### To do
Print the records below word for word, but leave out the pictures.

━━━━━━━━━━━━━━━━━━━━

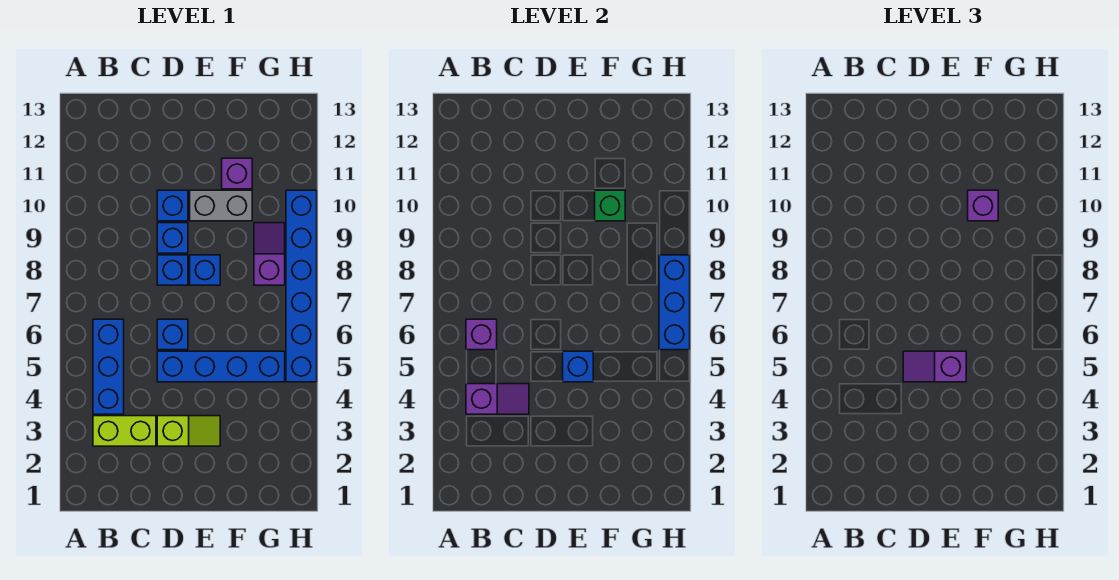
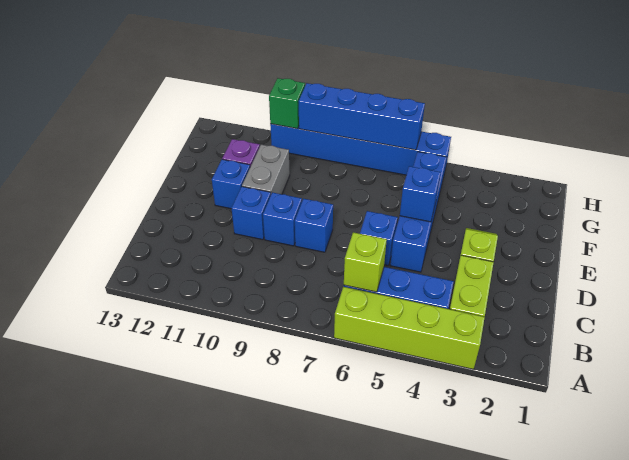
none -> lime brick A3:A6 level 1
purple slope B4:C4 level 2 top B -> none
purple brick B6 level 2 -> lime brick B6 level 2
purple slope D5:E5 level 3 top E -> none
blue brick E8 level 1 -> blue brick E11 level 1
green brick F10 level 2 -> green brick H10 level 2
purple brick F10 level 3 -> none
purple slope G8:G9 level 1 top 8 -> none
blue brick H6:H8 level 2 -> blue brick H6:H9 level 2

━━━━━━━━━━━━━━━━━━━━

### Solution below
none -> lime brick A3:A6 level 1
purple slope B4:C4 level 2 top B -> none
purple brick B6 level 2 -> lime brick B6 level 2
purple slope D5:E5 level 3 top E -> none
blue brick E8 level 1 -> blue brick E11 level 1
green brick F10 level 2 -> green brick H10 level 2
purple brick F10 level 3 -> none
purple slope G8:G9 level 1 top 8 -> none
blue brick H6:H8 level 2 -> blue brick H6:H9 level 2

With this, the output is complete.